_EXERCISE OBJECTIVE_
The answer should consist of each line below that contains the word "none".

Stored entries

*** Block opens ***

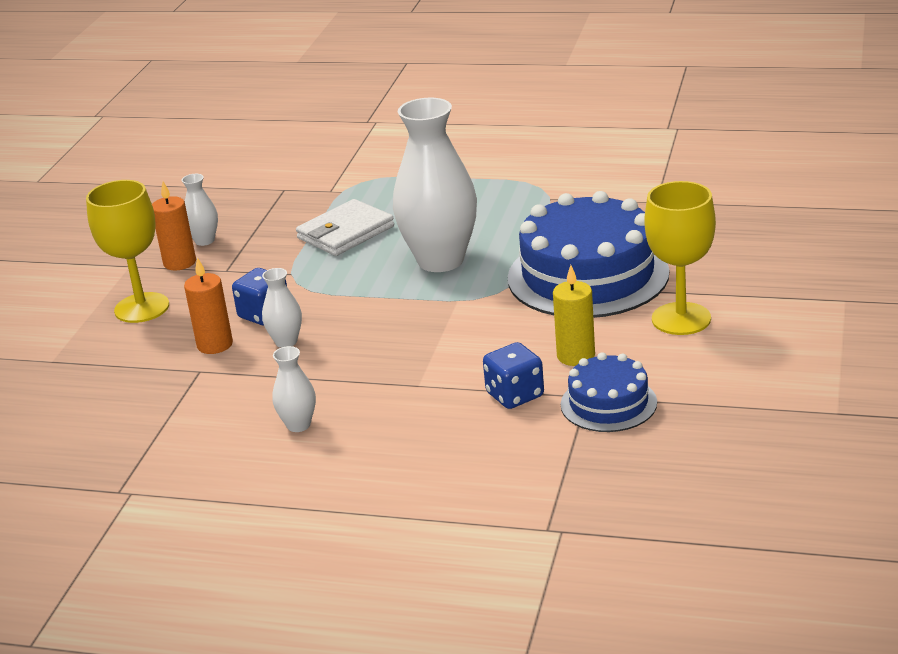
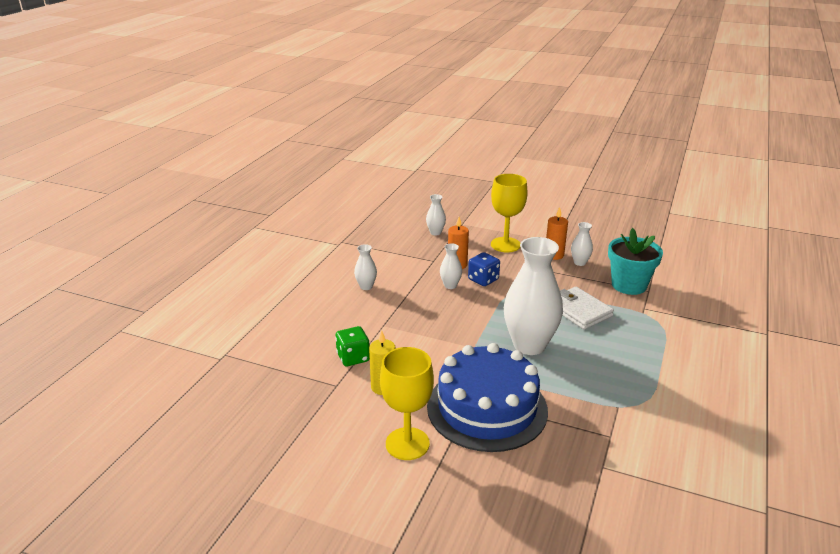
camera: 95 degrees right, 0 degrees up
(88, 384) = (435, 232): none -> white vase
(270, 202) = (629, 285): none -> turquoise flower pot
(515, 395) = (353, 358): blue dice -> green dice
(608, 403) = (323, 392): blue cake -> none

*** Block closes ***

_PROBLEM SOLUTION_
(88, 384) = (435, 232): none -> white vase
(270, 202) = (629, 285): none -> turquoise flower pot
(608, 403) = (323, 392): blue cake -> none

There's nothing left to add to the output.